Write the entries out again in full and unchanged, dropping every image.

Start of RECORDS FOR THE EXERCISE

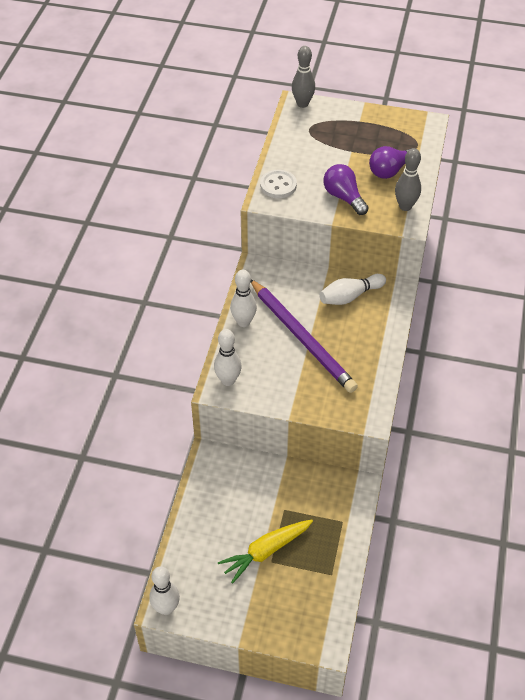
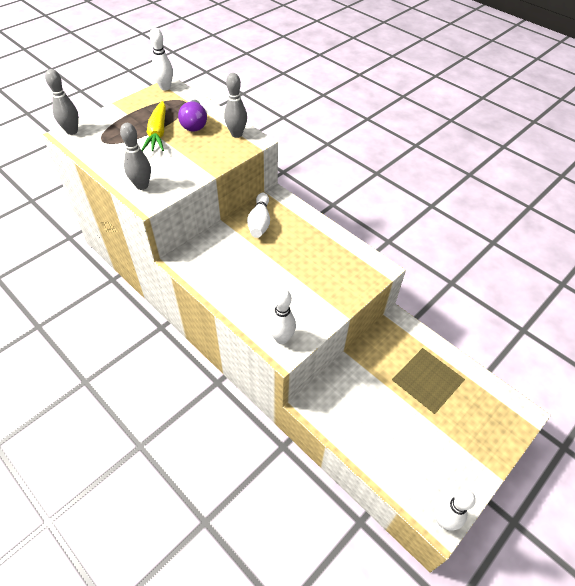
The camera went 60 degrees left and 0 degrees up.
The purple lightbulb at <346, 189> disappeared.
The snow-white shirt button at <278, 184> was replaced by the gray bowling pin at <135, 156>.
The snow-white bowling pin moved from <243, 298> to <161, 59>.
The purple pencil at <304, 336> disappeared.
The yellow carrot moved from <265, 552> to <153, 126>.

End of RECORDS FOR THE EXERCISE

• RESULT:
The camera went 60 degrees left and 0 degrees up.
The purple lightbulb at <346, 189> disappeared.
The snow-white shirt button at <278, 184> was replaced by the gray bowling pin at <135, 156>.
The snow-white bowling pin moved from <243, 298> to <161, 59>.
The purple pencil at <304, 336> disappeared.
The yellow carrot moved from <265, 552> to <153, 126>.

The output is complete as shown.